● **Your task**: Between the line containing "R16: none -> 22 (U6/IN-, VA)" and the line containing "R6: 470 (N8, N11) -> 470 (GND, N8)" lies a run of lines; give that run again exactly, with both of those lines, and nothing else from the entries below.

++++++

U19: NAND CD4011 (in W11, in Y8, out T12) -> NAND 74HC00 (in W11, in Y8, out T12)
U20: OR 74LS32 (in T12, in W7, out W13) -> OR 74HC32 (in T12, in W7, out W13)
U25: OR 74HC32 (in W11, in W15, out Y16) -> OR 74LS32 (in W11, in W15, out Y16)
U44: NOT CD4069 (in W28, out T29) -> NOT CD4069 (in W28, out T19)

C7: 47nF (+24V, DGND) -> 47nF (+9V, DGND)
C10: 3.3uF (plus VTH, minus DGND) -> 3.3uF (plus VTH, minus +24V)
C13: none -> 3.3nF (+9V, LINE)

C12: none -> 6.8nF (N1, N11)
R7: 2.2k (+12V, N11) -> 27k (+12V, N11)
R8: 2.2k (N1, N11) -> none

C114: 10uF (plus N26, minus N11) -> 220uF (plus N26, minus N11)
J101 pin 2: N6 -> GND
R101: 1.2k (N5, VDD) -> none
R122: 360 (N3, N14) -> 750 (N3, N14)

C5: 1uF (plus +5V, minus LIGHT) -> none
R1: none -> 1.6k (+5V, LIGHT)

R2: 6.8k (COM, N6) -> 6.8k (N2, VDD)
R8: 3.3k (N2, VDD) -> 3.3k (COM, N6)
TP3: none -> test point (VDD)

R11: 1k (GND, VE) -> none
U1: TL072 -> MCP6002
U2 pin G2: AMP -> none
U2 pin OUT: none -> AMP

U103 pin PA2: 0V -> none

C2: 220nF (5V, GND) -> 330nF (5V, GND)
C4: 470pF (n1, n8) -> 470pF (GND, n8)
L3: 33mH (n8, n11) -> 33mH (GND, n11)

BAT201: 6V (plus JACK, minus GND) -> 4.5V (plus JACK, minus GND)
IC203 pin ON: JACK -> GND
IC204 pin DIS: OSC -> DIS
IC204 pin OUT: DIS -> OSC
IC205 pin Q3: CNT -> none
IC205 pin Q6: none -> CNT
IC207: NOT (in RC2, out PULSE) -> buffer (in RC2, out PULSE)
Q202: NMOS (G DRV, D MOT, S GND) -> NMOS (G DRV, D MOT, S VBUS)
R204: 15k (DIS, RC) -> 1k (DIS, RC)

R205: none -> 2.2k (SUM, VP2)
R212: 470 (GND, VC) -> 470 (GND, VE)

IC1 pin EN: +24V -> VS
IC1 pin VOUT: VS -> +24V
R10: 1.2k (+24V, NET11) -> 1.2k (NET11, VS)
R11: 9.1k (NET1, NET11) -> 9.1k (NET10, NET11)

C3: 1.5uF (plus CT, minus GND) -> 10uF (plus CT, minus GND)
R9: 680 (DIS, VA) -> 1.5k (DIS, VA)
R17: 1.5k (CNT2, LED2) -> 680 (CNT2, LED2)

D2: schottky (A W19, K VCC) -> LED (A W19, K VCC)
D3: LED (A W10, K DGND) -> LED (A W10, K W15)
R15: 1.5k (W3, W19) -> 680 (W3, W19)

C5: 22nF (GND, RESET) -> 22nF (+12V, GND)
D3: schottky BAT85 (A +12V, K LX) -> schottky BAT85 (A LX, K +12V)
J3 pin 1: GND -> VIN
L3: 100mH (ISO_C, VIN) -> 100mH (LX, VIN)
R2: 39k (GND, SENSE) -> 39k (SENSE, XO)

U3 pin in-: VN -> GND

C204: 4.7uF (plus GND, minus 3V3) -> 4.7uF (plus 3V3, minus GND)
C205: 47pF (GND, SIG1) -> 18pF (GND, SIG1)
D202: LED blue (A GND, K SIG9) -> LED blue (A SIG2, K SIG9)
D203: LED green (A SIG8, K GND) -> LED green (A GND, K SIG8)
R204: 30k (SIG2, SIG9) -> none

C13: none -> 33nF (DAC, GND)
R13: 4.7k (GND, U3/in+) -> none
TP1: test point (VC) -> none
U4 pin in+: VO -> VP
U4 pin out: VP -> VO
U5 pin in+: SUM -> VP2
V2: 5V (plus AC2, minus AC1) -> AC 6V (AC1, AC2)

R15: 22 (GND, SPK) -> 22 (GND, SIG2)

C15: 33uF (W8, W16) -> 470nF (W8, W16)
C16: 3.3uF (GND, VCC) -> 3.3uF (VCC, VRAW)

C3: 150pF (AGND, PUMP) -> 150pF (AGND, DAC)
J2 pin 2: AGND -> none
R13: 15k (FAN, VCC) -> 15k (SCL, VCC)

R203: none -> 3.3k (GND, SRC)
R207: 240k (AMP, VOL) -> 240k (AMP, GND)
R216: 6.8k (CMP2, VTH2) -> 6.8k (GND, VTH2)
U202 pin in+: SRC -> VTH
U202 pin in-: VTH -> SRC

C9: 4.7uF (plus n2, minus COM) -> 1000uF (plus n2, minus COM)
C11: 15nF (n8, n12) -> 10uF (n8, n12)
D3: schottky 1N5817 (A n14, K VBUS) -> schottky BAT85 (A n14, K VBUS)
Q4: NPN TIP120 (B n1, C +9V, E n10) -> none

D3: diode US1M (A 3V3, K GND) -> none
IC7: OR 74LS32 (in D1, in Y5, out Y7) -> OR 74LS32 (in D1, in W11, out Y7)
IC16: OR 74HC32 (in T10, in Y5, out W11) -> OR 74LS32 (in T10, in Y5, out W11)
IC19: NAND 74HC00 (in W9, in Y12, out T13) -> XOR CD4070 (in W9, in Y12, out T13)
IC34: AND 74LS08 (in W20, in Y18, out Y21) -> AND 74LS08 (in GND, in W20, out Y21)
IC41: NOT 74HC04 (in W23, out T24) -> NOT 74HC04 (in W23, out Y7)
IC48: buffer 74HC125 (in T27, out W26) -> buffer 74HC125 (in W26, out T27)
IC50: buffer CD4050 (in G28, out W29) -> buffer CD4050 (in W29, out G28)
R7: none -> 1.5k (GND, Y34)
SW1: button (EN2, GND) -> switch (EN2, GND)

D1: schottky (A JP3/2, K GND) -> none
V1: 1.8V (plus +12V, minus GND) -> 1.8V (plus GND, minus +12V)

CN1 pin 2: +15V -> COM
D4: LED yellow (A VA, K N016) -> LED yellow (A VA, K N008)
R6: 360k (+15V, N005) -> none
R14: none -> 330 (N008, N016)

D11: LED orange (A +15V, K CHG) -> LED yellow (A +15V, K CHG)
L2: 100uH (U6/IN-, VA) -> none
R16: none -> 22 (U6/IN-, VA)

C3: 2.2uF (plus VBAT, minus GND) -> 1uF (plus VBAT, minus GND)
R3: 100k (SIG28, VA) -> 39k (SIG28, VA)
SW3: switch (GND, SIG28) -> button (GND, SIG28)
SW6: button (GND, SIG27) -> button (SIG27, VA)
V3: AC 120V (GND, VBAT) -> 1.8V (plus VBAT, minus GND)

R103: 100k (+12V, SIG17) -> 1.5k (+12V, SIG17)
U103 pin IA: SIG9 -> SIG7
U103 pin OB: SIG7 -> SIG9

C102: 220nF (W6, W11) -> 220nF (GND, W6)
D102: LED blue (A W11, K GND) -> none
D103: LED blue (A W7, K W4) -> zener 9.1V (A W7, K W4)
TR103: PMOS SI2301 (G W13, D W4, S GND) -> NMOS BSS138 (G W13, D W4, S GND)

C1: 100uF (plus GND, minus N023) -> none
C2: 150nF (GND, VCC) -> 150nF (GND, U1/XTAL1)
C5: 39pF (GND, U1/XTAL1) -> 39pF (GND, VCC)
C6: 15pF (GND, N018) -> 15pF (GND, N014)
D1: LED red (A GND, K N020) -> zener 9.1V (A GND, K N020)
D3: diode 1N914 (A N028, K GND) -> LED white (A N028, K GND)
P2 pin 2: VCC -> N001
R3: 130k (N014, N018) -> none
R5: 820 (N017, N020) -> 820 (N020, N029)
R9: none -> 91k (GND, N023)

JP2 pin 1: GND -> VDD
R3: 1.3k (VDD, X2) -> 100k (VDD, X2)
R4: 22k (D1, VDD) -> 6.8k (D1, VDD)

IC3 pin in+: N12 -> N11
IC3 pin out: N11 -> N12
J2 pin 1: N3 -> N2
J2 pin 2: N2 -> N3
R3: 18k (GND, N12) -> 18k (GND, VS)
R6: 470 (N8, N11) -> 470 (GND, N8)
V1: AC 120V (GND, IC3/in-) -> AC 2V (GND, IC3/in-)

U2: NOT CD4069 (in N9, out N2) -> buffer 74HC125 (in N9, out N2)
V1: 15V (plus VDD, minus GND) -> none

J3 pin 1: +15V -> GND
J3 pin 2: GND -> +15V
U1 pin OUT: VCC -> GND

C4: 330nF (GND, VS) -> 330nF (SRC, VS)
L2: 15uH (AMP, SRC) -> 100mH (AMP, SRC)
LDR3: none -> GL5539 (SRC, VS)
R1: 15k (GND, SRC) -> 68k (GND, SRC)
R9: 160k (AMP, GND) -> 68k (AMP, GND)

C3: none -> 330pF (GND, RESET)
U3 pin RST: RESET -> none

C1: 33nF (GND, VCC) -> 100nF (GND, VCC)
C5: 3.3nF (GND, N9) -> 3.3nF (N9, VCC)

++++++

● **Exercise output**:
R16: none -> 22 (U6/IN-, VA)

C3: 2.2uF (plus VBAT, minus GND) -> 1uF (plus VBAT, minus GND)
R3: 100k (SIG28, VA) -> 39k (SIG28, VA)
SW3: switch (GND, SIG28) -> button (GND, SIG28)
SW6: button (GND, SIG27) -> button (SIG27, VA)
V3: AC 120V (GND, VBAT) -> 1.8V (plus VBAT, minus GND)

R103: 100k (+12V, SIG17) -> 1.5k (+12V, SIG17)
U103 pin IA: SIG9 -> SIG7
U103 pin OB: SIG7 -> SIG9

C102: 220nF (W6, W11) -> 220nF (GND, W6)
D102: LED blue (A W11, K GND) -> none
D103: LED blue (A W7, K W4) -> zener 9.1V (A W7, K W4)
TR103: PMOS SI2301 (G W13, D W4, S GND) -> NMOS BSS138 (G W13, D W4, S GND)

C1: 100uF (plus GND, minus N023) -> none
C2: 150nF (GND, VCC) -> 150nF (GND, U1/XTAL1)
C5: 39pF (GND, U1/XTAL1) -> 39pF (GND, VCC)
C6: 15pF (GND, N018) -> 15pF (GND, N014)
D1: LED red (A GND, K N020) -> zener 9.1V (A GND, K N020)
D3: diode 1N914 (A N028, K GND) -> LED white (A N028, K GND)
P2 pin 2: VCC -> N001
R3: 130k (N014, N018) -> none
R5: 820 (N017, N020) -> 820 (N020, N029)
R9: none -> 91k (GND, N023)

JP2 pin 1: GND -> VDD
R3: 1.3k (VDD, X2) -> 100k (VDD, X2)
R4: 22k (D1, VDD) -> 6.8k (D1, VDD)

IC3 pin in+: N12 -> N11
IC3 pin out: N11 -> N12
J2 pin 1: N3 -> N2
J2 pin 2: N2 -> N3
R3: 18k (GND, N12) -> 18k (GND, VS)
R6: 470 (N8, N11) -> 470 (GND, N8)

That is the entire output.